Start of Block

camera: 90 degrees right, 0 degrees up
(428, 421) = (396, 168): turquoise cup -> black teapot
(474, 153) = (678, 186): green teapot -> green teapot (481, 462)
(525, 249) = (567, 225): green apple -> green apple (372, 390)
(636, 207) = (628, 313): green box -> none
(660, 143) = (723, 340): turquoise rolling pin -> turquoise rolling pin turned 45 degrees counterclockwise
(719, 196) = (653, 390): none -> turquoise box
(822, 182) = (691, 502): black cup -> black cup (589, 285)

End of Block
Start of Block

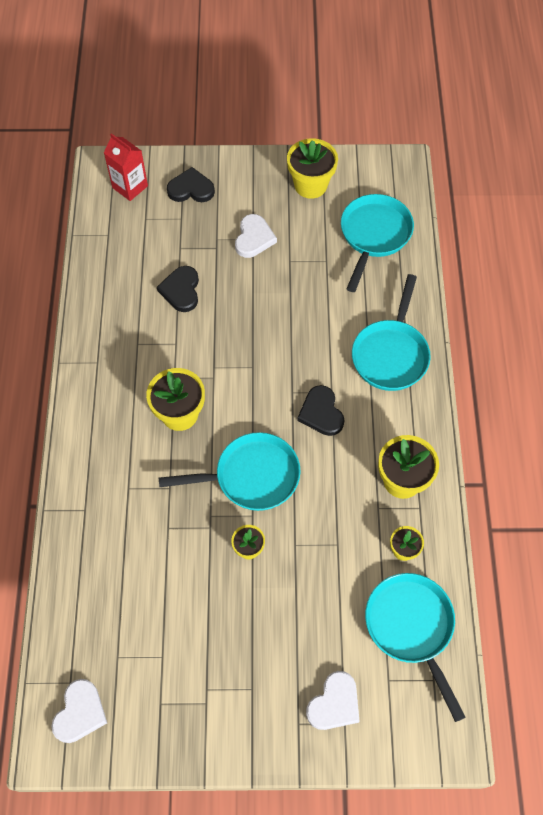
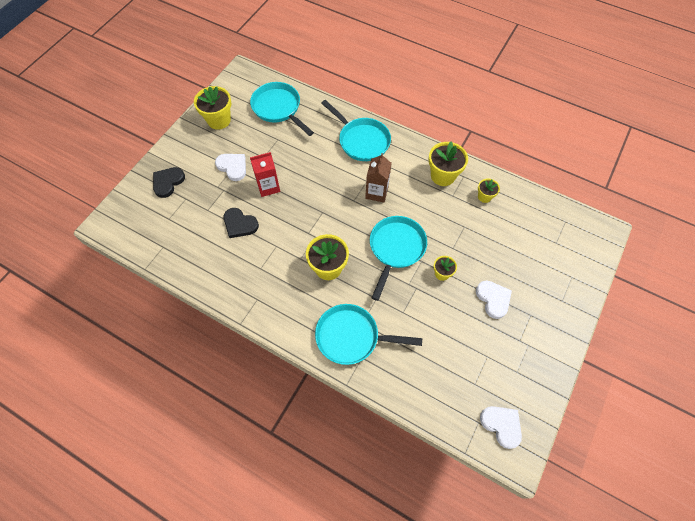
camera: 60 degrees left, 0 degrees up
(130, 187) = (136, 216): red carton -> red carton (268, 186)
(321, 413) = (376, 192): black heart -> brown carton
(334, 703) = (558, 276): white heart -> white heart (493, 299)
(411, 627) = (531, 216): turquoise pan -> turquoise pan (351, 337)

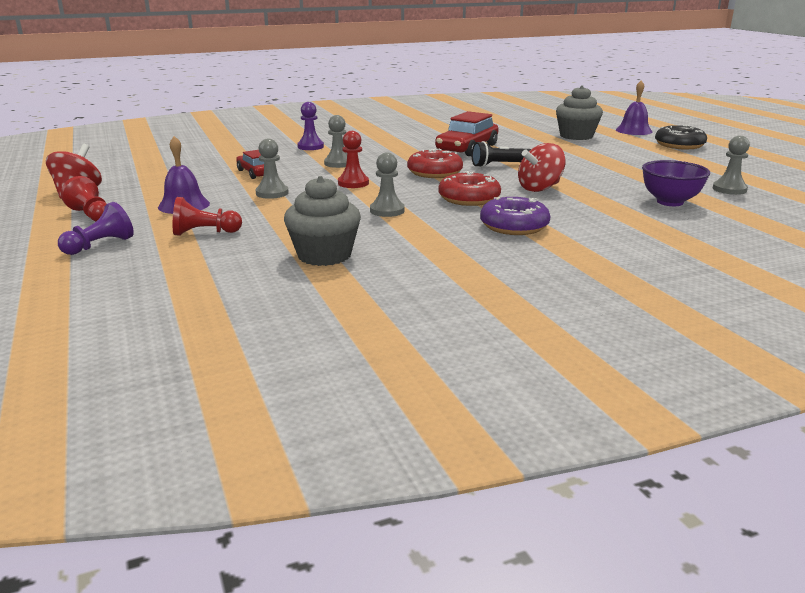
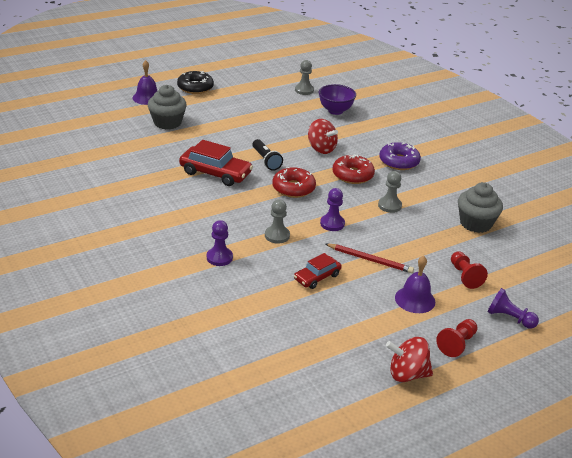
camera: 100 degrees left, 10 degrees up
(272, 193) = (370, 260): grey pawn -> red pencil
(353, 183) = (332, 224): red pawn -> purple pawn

End of Block
Start of Block

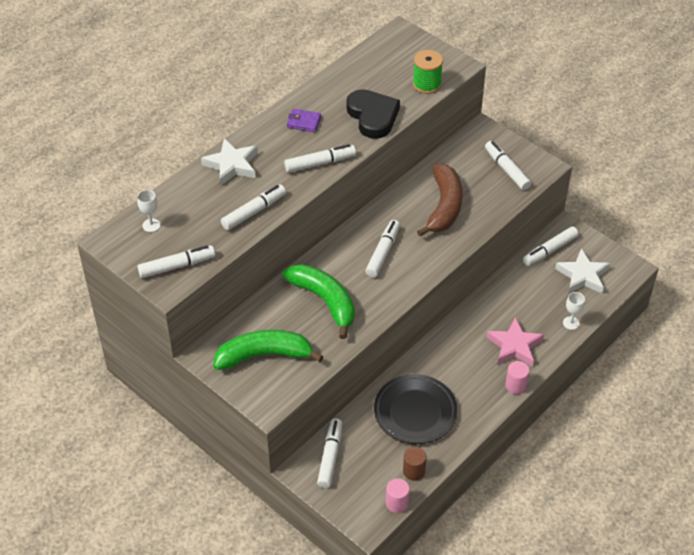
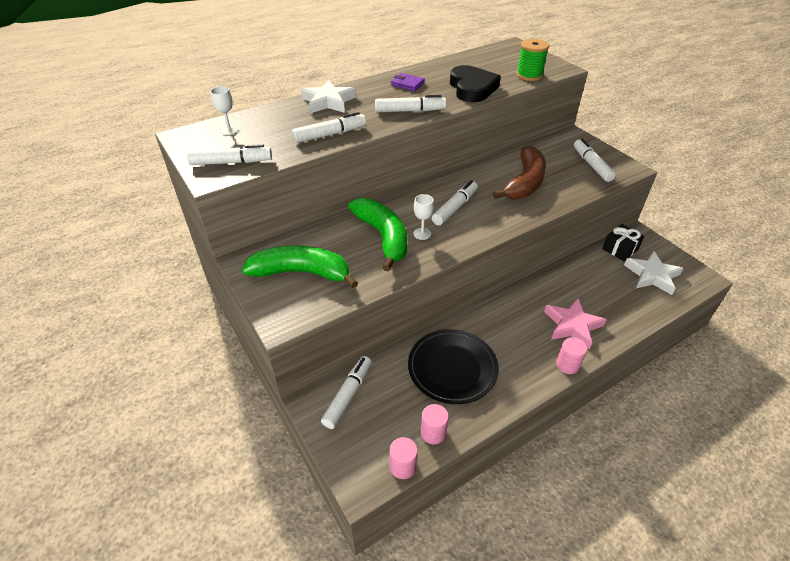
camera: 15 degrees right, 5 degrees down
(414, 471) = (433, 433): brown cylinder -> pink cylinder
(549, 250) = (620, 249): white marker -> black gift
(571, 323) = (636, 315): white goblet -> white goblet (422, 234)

End of Block

What is needed
Say how many lines of these records hold the string "green", giving the number and no other words.

Expected answer
3